#### WHAT YOU SHOULD DO
Copy out the whole listing below exactly.

#### AVAILABLE RECORDS
▬▬▬▬▬▬

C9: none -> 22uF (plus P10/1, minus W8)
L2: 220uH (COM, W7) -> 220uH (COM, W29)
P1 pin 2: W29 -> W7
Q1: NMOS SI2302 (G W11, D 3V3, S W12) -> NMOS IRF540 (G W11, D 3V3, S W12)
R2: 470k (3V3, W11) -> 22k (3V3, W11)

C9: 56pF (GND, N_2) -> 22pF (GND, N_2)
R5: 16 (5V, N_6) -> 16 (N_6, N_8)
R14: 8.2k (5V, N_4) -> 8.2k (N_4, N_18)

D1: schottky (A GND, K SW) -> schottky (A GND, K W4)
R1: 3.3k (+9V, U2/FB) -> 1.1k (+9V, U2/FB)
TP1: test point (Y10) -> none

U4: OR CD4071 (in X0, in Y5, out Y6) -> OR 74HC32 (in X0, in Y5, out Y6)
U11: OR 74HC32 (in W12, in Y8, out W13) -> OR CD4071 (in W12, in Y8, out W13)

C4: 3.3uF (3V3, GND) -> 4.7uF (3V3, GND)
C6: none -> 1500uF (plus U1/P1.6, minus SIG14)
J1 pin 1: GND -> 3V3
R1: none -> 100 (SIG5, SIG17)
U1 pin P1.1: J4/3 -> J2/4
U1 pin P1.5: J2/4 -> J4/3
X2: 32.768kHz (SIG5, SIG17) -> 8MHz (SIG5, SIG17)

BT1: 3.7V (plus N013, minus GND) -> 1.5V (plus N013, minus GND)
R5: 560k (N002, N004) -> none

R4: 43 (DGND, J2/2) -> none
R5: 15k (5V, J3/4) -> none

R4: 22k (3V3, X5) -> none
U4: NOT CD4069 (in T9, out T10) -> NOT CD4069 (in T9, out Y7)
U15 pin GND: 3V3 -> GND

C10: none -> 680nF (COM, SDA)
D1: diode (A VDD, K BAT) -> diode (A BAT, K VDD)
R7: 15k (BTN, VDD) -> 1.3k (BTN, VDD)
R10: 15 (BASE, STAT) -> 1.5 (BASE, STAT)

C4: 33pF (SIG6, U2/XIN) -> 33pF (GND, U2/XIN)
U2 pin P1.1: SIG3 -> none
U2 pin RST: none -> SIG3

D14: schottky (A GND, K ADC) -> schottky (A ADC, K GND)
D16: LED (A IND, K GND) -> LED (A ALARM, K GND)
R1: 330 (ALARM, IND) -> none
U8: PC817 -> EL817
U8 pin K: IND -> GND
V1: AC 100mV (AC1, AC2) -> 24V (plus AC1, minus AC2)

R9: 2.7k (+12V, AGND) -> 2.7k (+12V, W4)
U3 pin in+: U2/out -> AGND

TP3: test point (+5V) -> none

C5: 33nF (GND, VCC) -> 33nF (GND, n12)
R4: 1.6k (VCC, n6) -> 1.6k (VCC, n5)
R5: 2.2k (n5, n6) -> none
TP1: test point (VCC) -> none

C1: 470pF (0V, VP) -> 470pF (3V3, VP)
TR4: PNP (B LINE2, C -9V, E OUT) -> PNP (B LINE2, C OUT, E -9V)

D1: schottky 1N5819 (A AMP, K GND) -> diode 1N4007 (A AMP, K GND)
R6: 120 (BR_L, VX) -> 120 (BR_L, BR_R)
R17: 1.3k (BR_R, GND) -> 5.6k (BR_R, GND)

▬▬▬▬▬▬

#### TASK RESULT
C9: none -> 22uF (plus P10/1, minus W8)
L2: 220uH (COM, W7) -> 220uH (COM, W29)
P1 pin 2: W29 -> W7
Q1: NMOS SI2302 (G W11, D 3V3, S W12) -> NMOS IRF540 (G W11, D 3V3, S W12)
R2: 470k (3V3, W11) -> 22k (3V3, W11)

C9: 56pF (GND, N_2) -> 22pF (GND, N_2)
R5: 16 (5V, N_6) -> 16 (N_6, N_8)
R14: 8.2k (5V, N_4) -> 8.2k (N_4, N_18)

D1: schottky (A GND, K SW) -> schottky (A GND, K W4)
R1: 3.3k (+9V, U2/FB) -> 1.1k (+9V, U2/FB)
TP1: test point (Y10) -> none

U4: OR CD4071 (in X0, in Y5, out Y6) -> OR 74HC32 (in X0, in Y5, out Y6)
U11: OR 74HC32 (in W12, in Y8, out W13) -> OR CD4071 (in W12, in Y8, out W13)

C4: 3.3uF (3V3, GND) -> 4.7uF (3V3, GND)
C6: none -> 1500uF (plus U1/P1.6, minus SIG14)
J1 pin 1: GND -> 3V3
R1: none -> 100 (SIG5, SIG17)
U1 pin P1.1: J4/3 -> J2/4
U1 pin P1.5: J2/4 -> J4/3
X2: 32.768kHz (SIG5, SIG17) -> 8MHz (SIG5, SIG17)

BT1: 3.7V (plus N013, minus GND) -> 1.5V (plus N013, minus GND)
R5: 560k (N002, N004) -> none

R4: 43 (DGND, J2/2) -> none
R5: 15k (5V, J3/4) -> none

R4: 22k (3V3, X5) -> none
U4: NOT CD4069 (in T9, out T10) -> NOT CD4069 (in T9, out Y7)
U15 pin GND: 3V3 -> GND

C10: none -> 680nF (COM, SDA)
D1: diode (A VDD, K BAT) -> diode (A BAT, K VDD)
R7: 15k (BTN, VDD) -> 1.3k (BTN, VDD)
R10: 15 (BASE, STAT) -> 1.5 (BASE, STAT)

C4: 33pF (SIG6, U2/XIN) -> 33pF (GND, U2/XIN)
U2 pin P1.1: SIG3 -> none
U2 pin RST: none -> SIG3

D14: schottky (A GND, K ADC) -> schottky (A ADC, K GND)
D16: LED (A IND, K GND) -> LED (A ALARM, K GND)
R1: 330 (ALARM, IND) -> none
U8: PC817 -> EL817
U8 pin K: IND -> GND
V1: AC 100mV (AC1, AC2) -> 24V (plus AC1, minus AC2)

R9: 2.7k (+12V, AGND) -> 2.7k (+12V, W4)
U3 pin in+: U2/out -> AGND

TP3: test point (+5V) -> none

C5: 33nF (GND, VCC) -> 33nF (GND, n12)
R4: 1.6k (VCC, n6) -> 1.6k (VCC, n5)
R5: 2.2k (n5, n6) -> none
TP1: test point (VCC) -> none

C1: 470pF (0V, VP) -> 470pF (3V3, VP)
TR4: PNP (B LINE2, C -9V, E OUT) -> PNP (B LINE2, C OUT, E -9V)

D1: schottky 1N5819 (A AMP, K GND) -> diode 1N4007 (A AMP, K GND)
R6: 120 (BR_L, VX) -> 120 (BR_L, BR_R)
R17: 1.3k (BR_R, GND) -> 5.6k (BR_R, GND)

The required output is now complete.